**INPUT DATA**
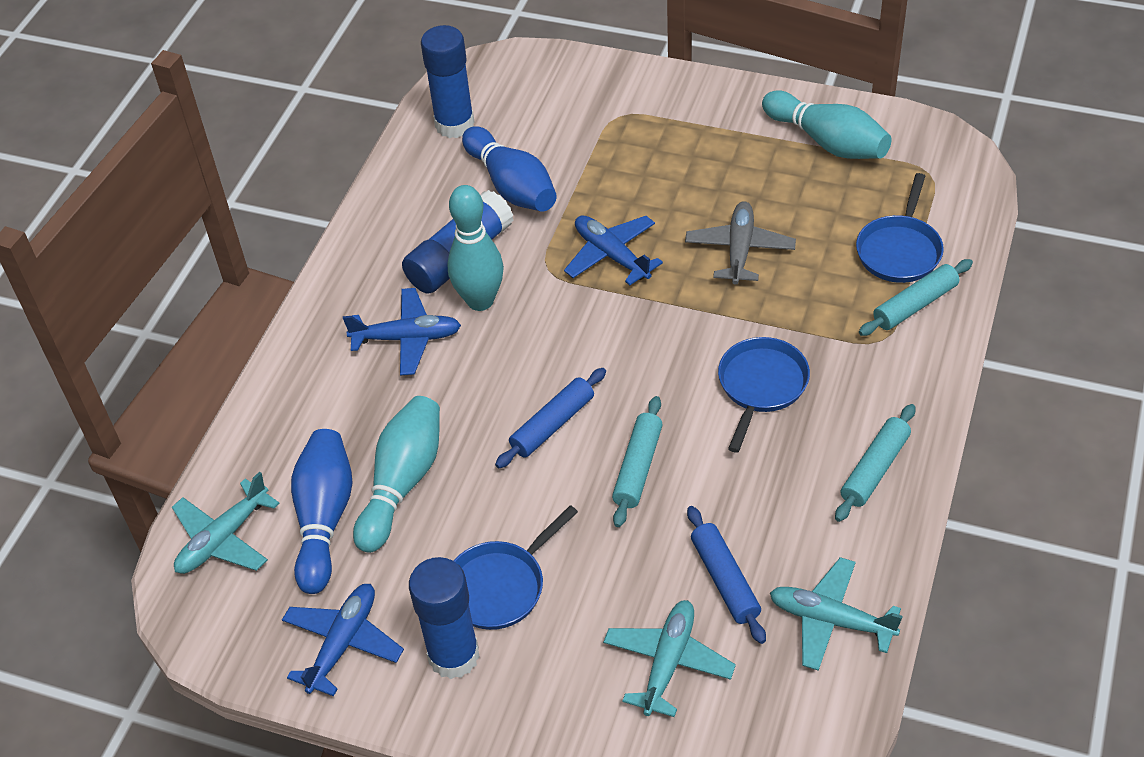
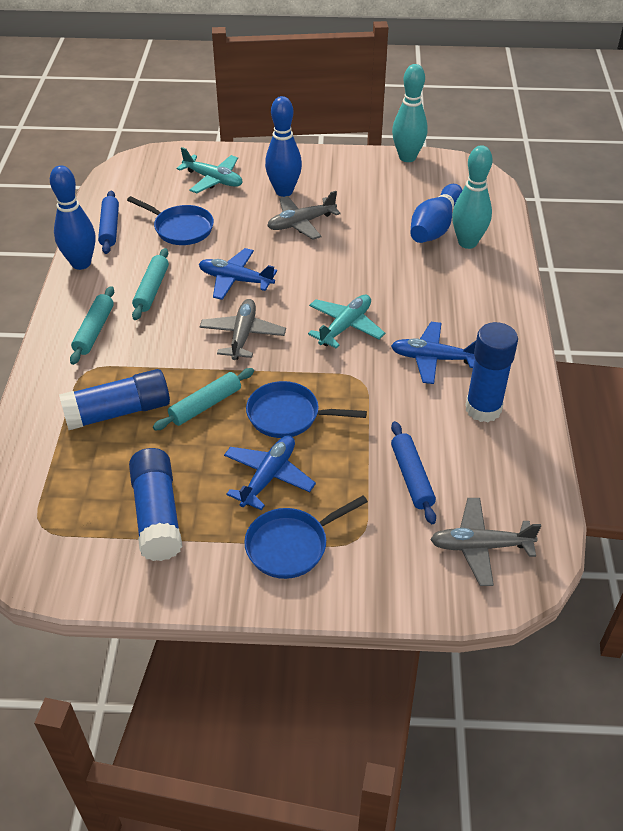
blue bowling pin: 2 -> 3
grey plane: 1 -> 3
turquoise bowling pin: 3 -> 2
turquoise plane: 3 -> 2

**ACTIVITY**
Write the listing again exactly, duplicating every line and skipping the pictures.

**RESPONSE BOX**
blue bowling pin: 2 -> 3
grey plane: 1 -> 3
turquoise bowling pin: 3 -> 2
turquoise plane: 3 -> 2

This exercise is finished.